[Content revision data]
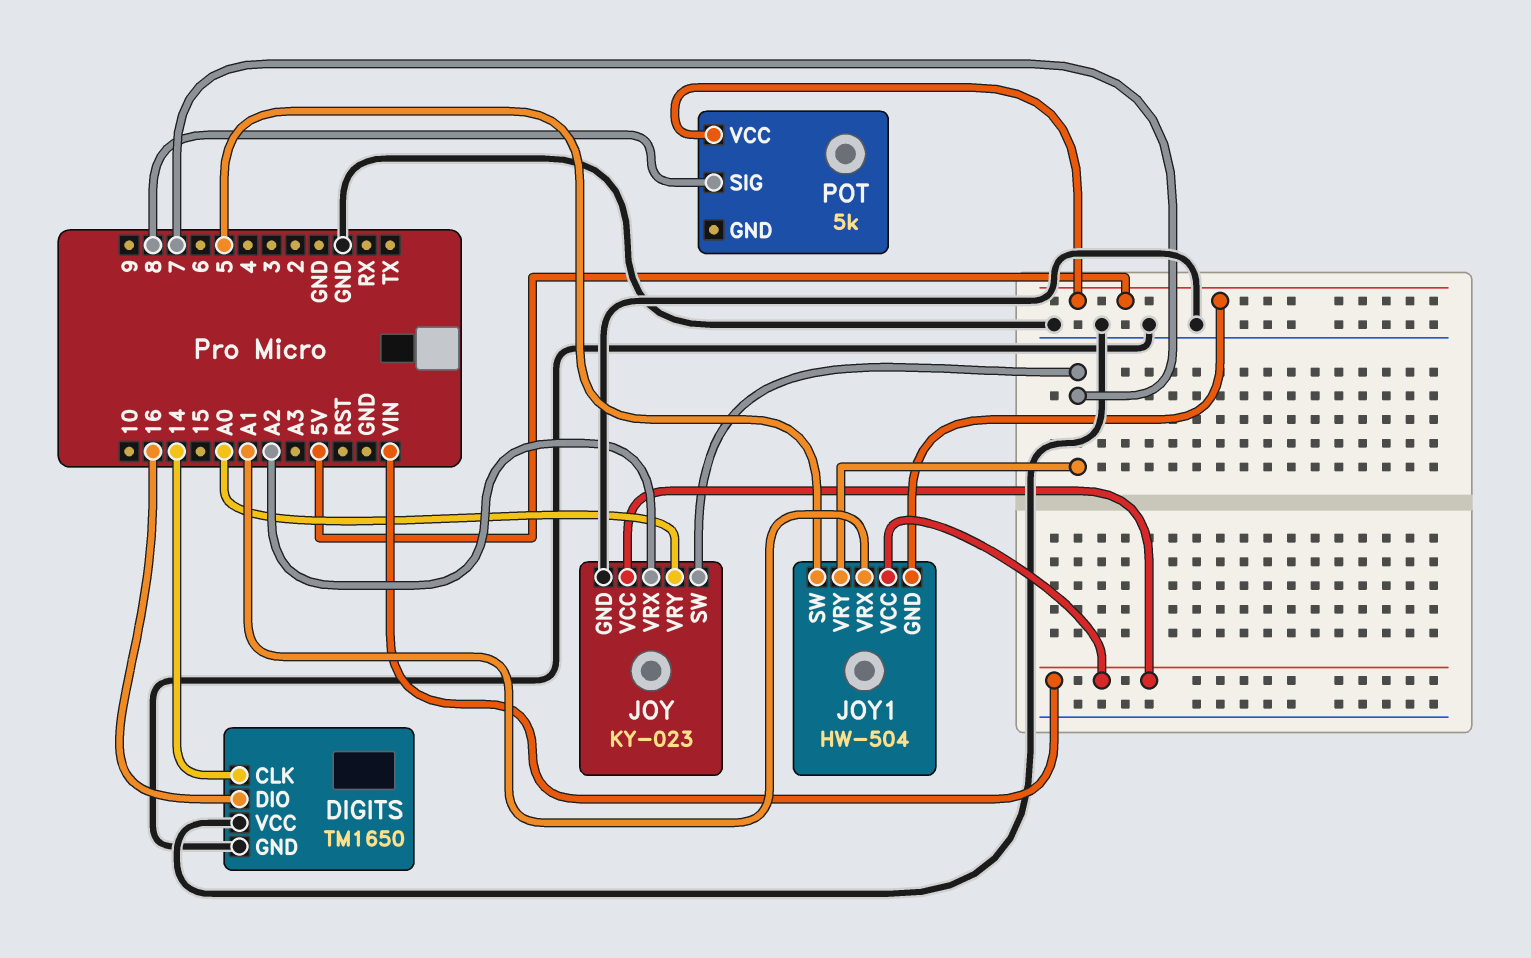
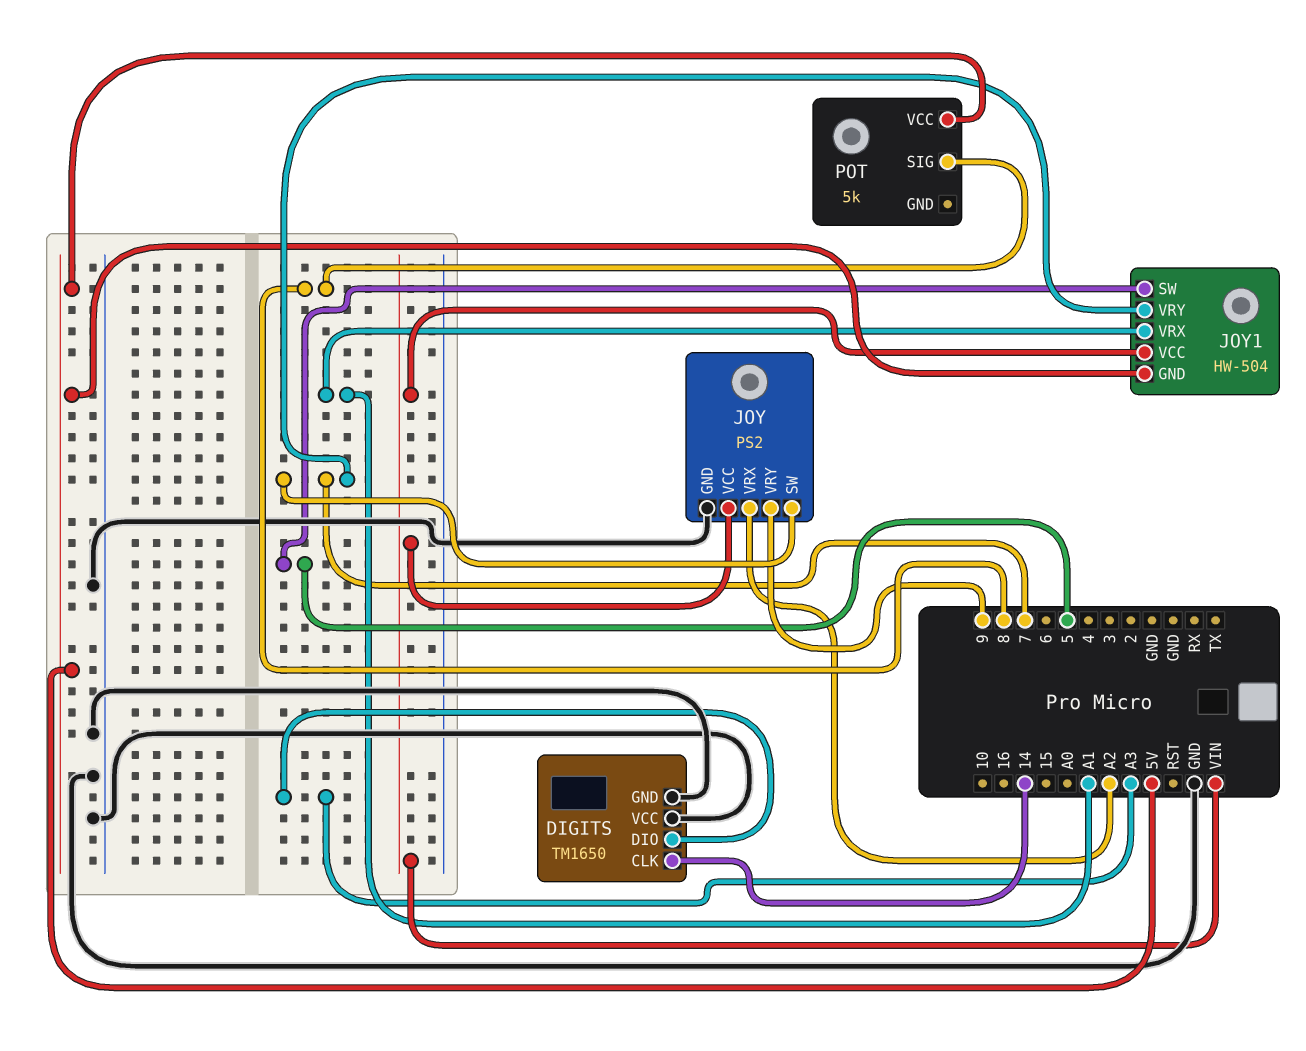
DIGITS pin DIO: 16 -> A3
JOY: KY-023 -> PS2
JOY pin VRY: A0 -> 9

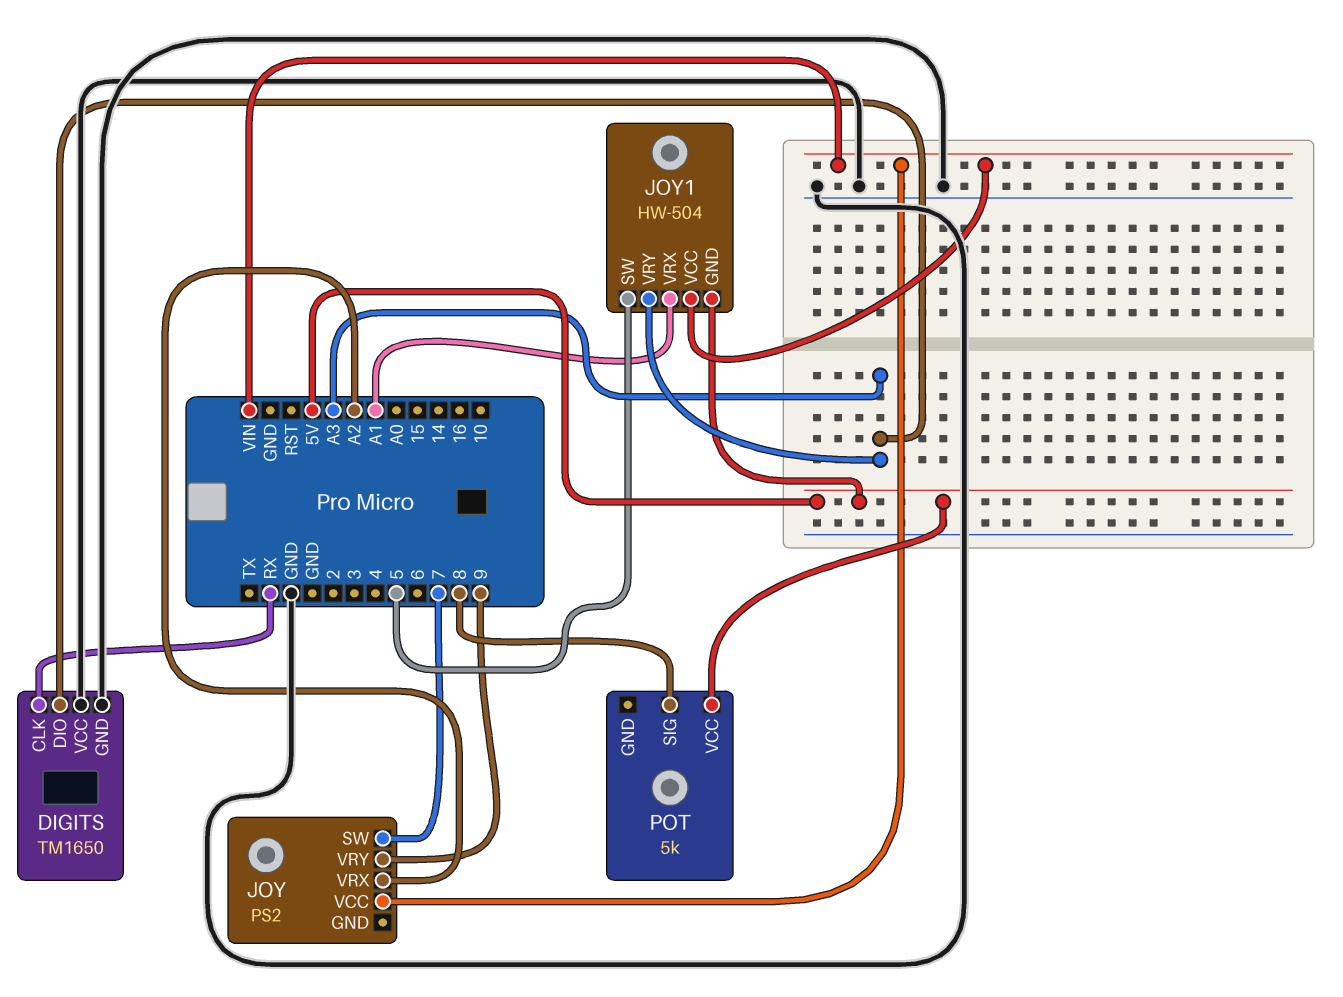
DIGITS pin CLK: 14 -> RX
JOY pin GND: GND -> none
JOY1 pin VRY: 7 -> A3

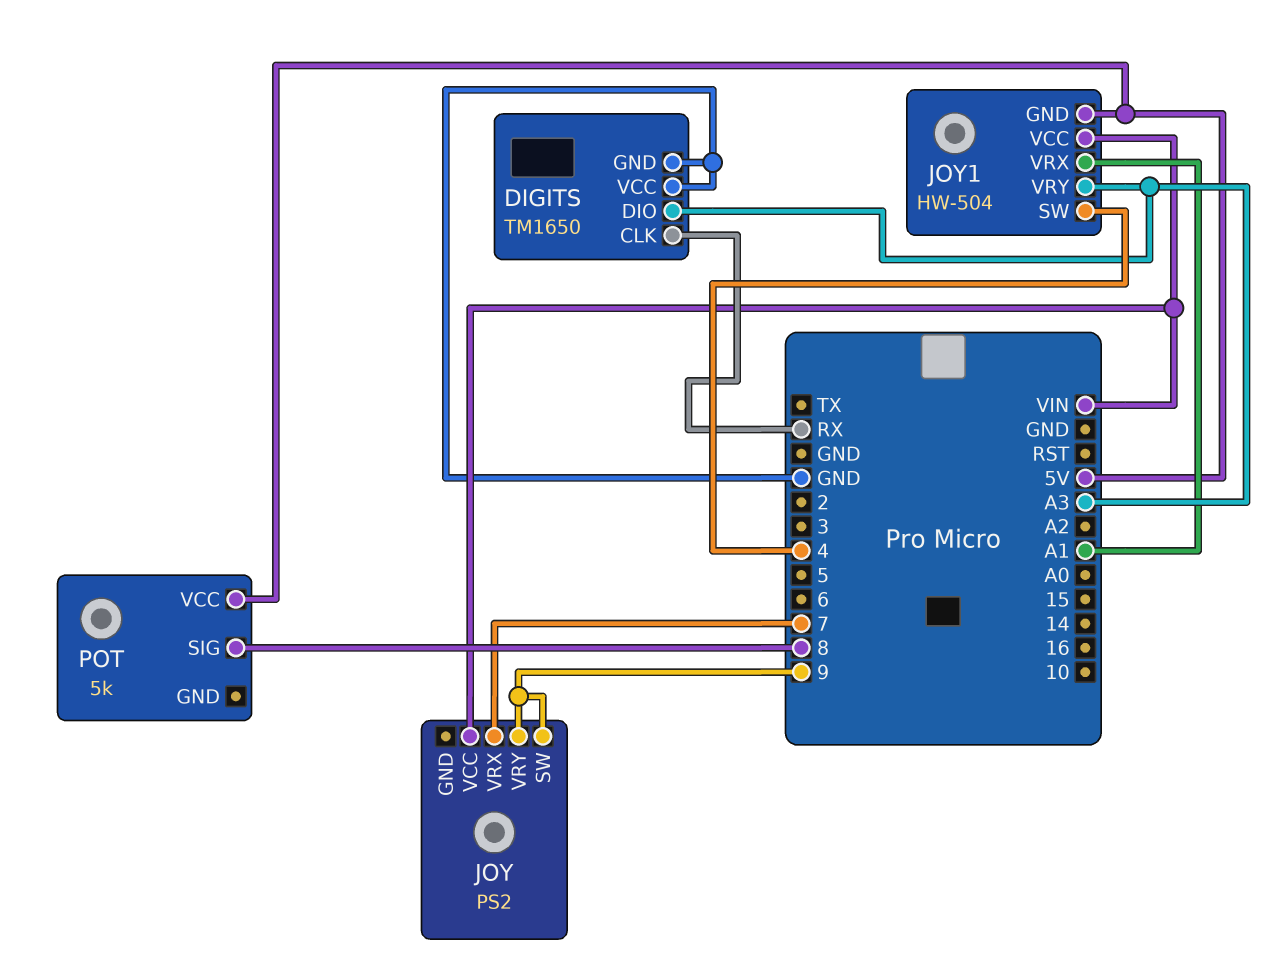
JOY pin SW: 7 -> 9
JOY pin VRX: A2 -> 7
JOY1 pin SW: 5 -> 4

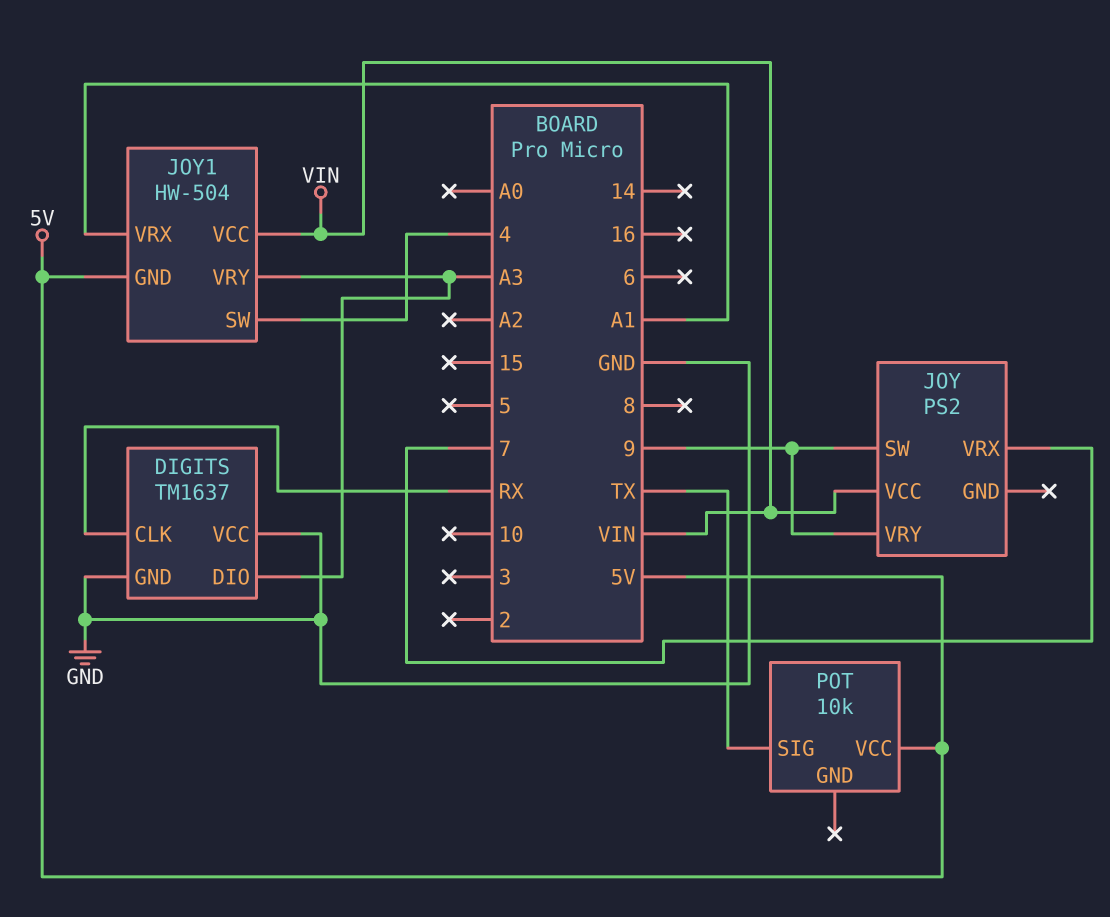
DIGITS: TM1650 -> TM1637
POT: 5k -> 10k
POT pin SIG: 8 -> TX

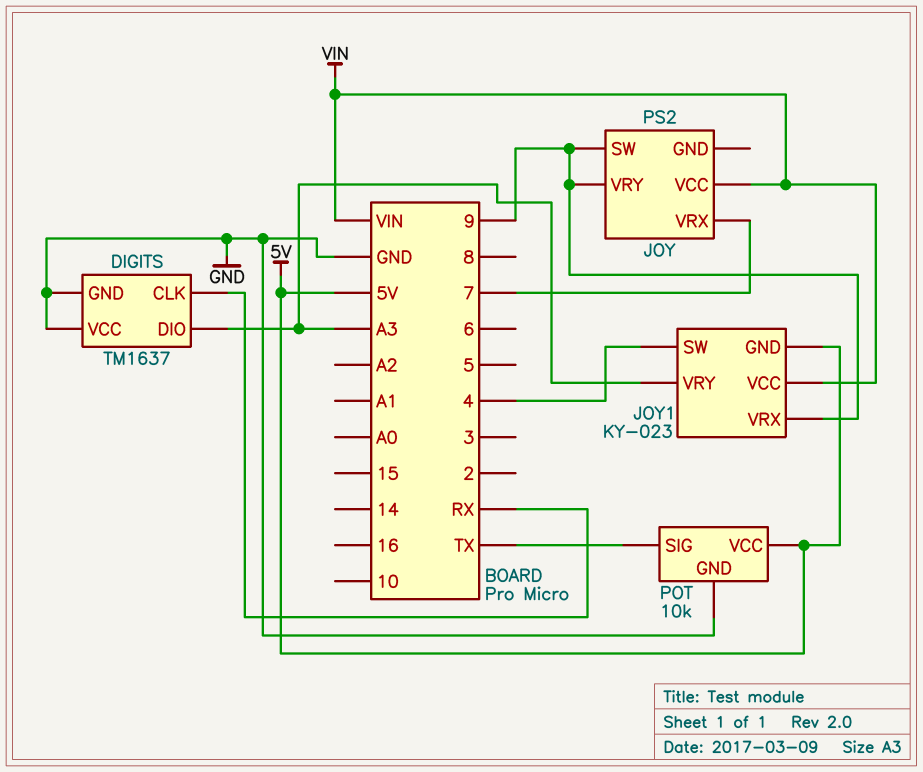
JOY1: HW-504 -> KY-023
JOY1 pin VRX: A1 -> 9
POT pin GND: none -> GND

■ WHAT THE EXERCISE ASKS ■
Every entry is to be reproduced word for word, and no image is carried over.

■ TASK OUTPUT ■
DIGITS pin DIO: 16 -> A3
JOY: KY-023 -> PS2
JOY pin VRY: A0 -> 9

DIGITS pin CLK: 14 -> RX
JOY pin GND: GND -> none
JOY1 pin VRY: 7 -> A3

JOY pin SW: 7 -> 9
JOY pin VRX: A2 -> 7
JOY1 pin SW: 5 -> 4

DIGITS: TM1650 -> TM1637
POT: 5k -> 10k
POT pin SIG: 8 -> TX

JOY1: HW-504 -> KY-023
JOY1 pin VRX: A1 -> 9
POT pin GND: none -> GND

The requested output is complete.